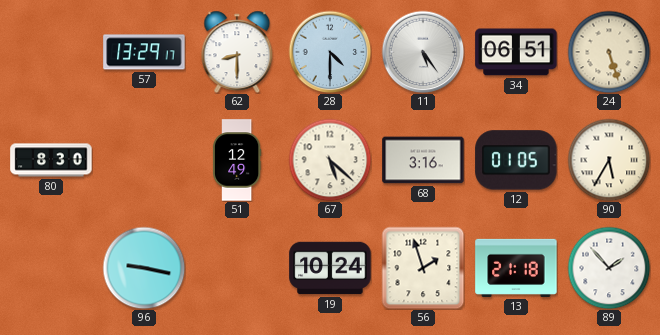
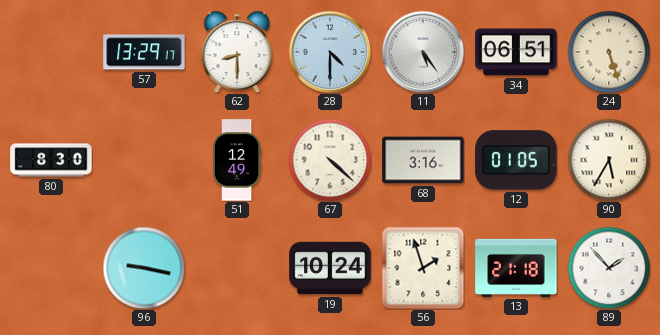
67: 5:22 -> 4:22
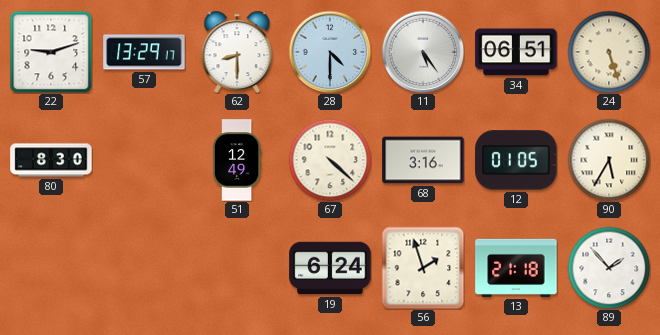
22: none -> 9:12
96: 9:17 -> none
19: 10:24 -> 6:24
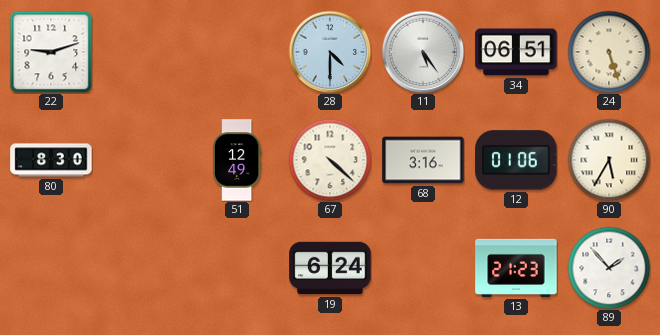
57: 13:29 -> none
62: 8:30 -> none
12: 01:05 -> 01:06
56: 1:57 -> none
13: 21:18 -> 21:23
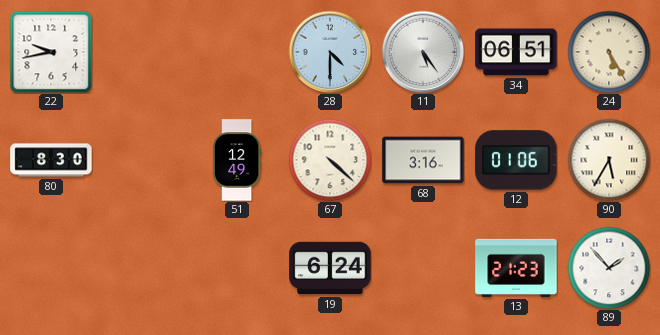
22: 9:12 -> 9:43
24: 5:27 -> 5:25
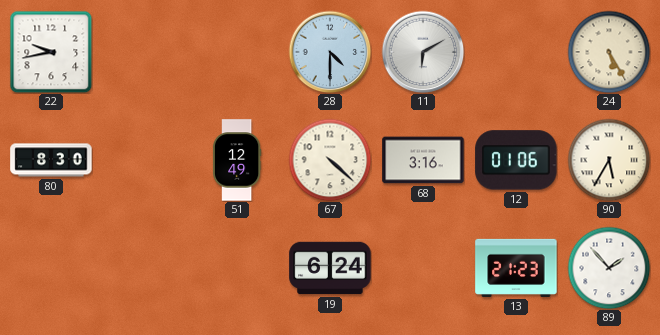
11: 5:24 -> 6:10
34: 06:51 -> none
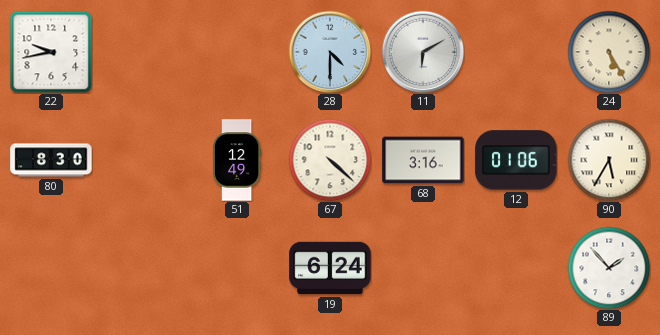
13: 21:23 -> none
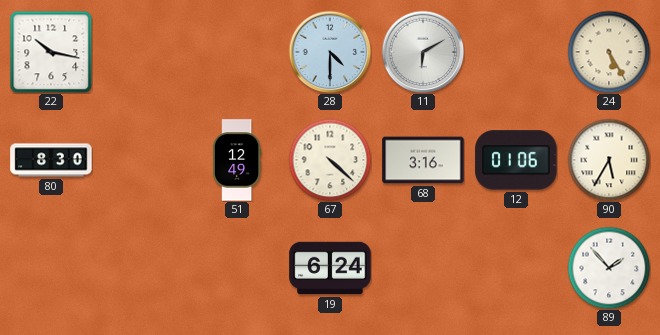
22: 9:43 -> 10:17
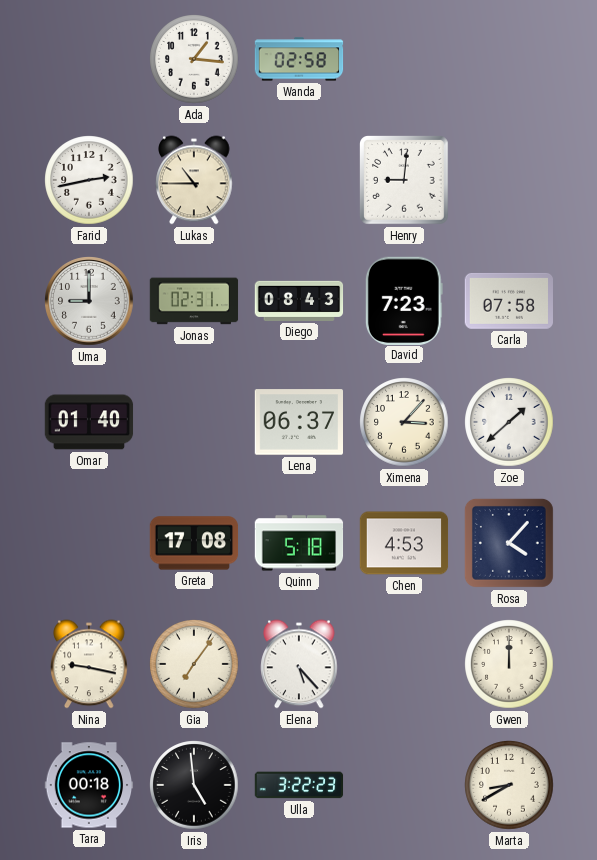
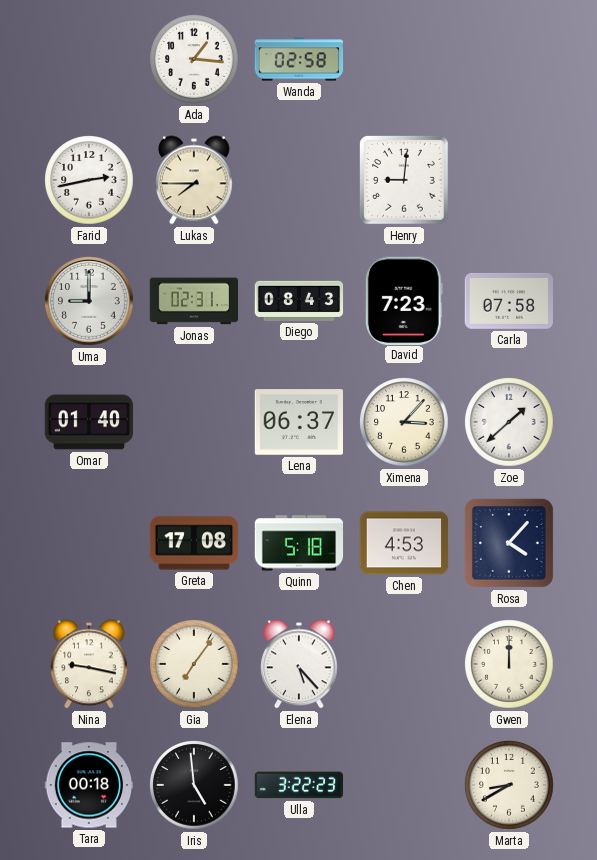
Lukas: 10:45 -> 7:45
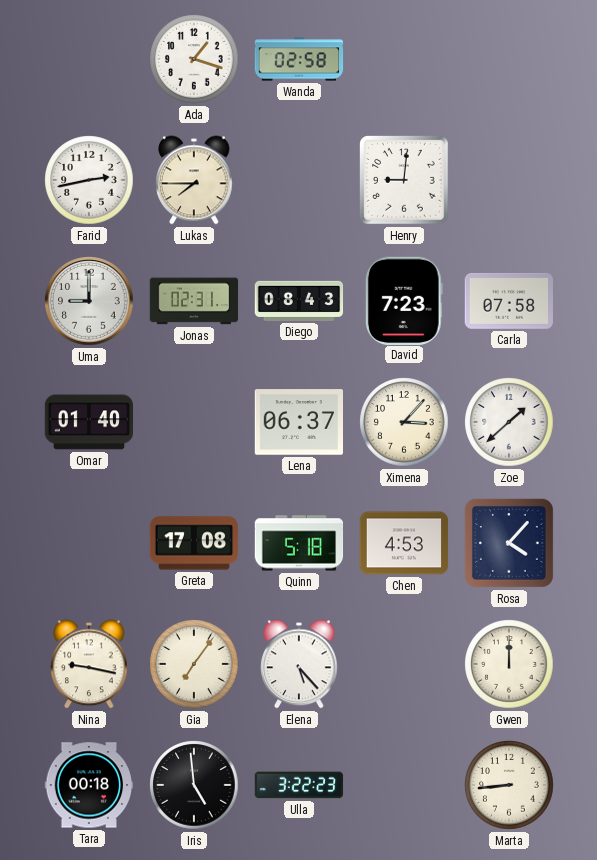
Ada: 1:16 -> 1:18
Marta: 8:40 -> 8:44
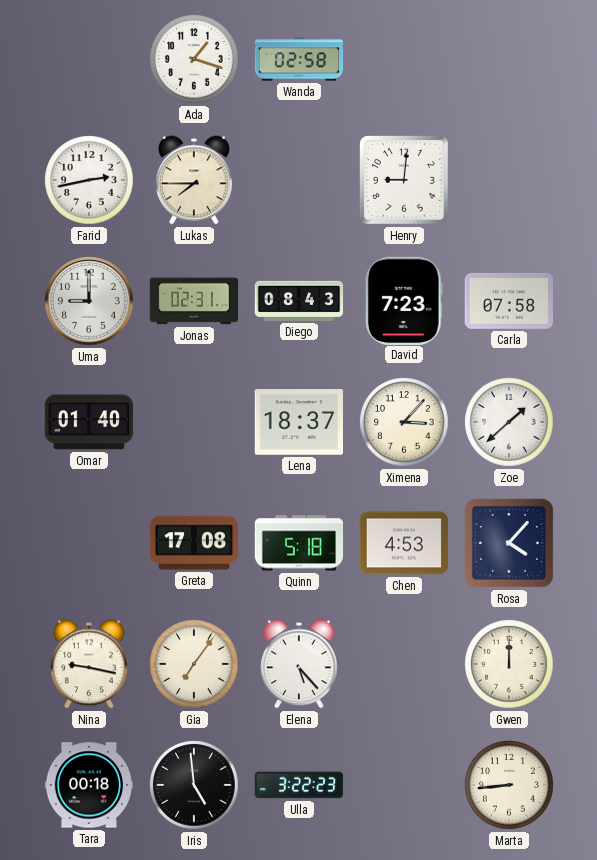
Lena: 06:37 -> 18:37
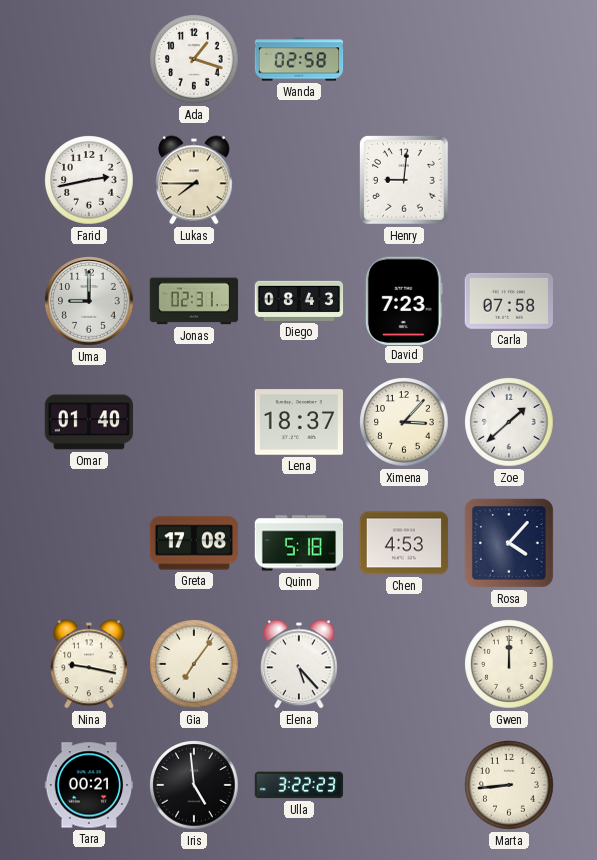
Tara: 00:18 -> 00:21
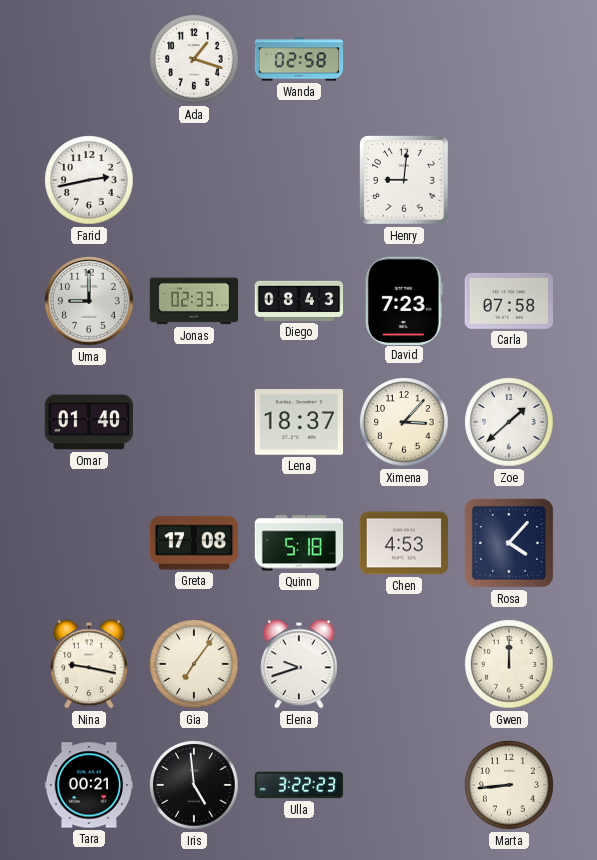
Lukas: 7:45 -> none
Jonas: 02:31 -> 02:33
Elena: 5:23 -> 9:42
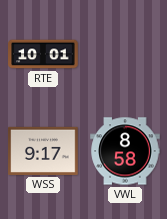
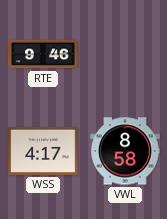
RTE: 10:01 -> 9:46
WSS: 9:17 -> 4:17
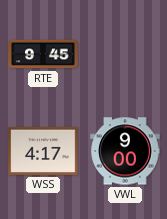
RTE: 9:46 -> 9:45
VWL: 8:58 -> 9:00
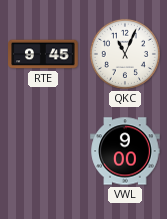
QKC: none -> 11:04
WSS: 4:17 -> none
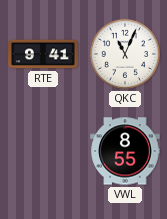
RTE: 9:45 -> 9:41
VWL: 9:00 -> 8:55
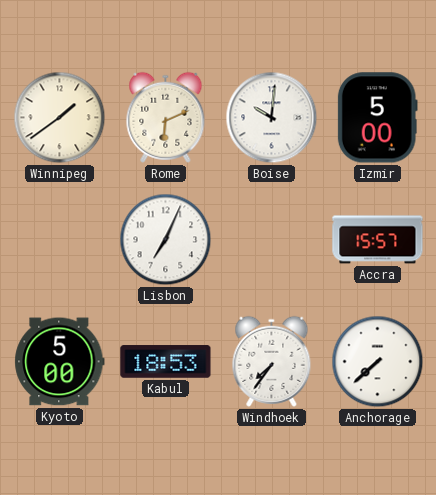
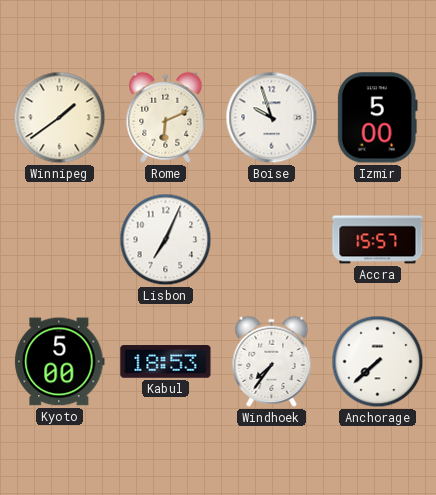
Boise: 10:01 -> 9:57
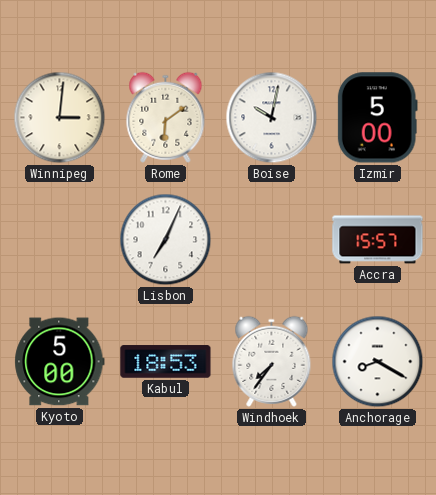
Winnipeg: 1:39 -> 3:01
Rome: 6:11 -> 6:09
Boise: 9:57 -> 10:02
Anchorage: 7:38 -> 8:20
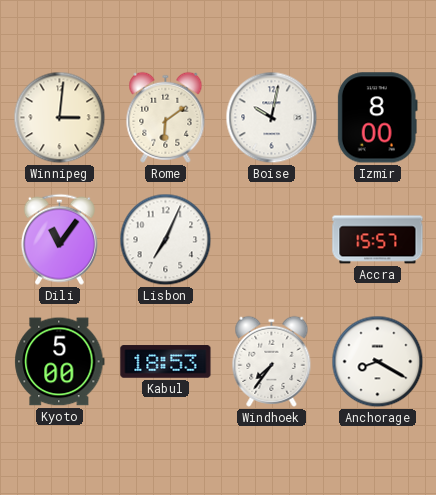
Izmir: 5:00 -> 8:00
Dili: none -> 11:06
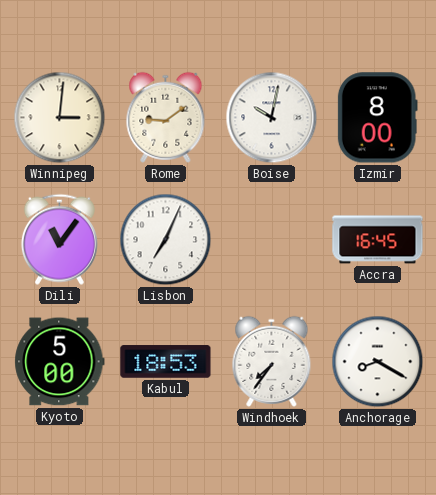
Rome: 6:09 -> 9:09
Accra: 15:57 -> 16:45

§ DESCRIPTION OF THE TASK
Reproduce every line of the material above verbatim, omitting the pictures from your answer.

§ COMPLETED EXERCISE
67: 5:22 -> 4:22
22: none -> 9:12
96: 9:17 -> none
19: 10:24 -> 6:24
57: 13:29 -> none
62: 8:30 -> none
12: 01:05 -> 01:06
56: 1:57 -> none
13: 21:18 -> 21:23
22: 9:12 -> 9:43
24: 5:27 -> 5:25
11: 5:24 -> 6:10
34: 06:51 -> none
13: 21:23 -> none
22: 9:43 -> 10:17
Lukas: 10:45 -> 7:45
Ada: 1:16 -> 1:18
Marta: 8:40 -> 8:44
Lena: 06:37 -> 18:37
Tara: 00:18 -> 00:21
Lukas: 7:45 -> none
Jonas: 02:31 -> 02:33
Elena: 5:23 -> 9:42
RTE: 10:01 -> 9:46
WSS: 9:17 -> 4:17
RTE: 9:46 -> 9:45
VWL: 8:58 -> 9:00
QKC: none -> 11:04
WSS: 4:17 -> none
RTE: 9:45 -> 9:41
VWL: 9:00 -> 8:55
Boise: 10:01 -> 9:57
Winnipeg: 1:39 -> 3:01
Rome: 6:11 -> 6:09
Boise: 9:57 -> 10:02
Anchorage: 7:38 -> 8:20
Izmir: 5:00 -> 8:00
Dili: none -> 11:06
Rome: 6:09 -> 9:09
Accra: 15:57 -> 16:45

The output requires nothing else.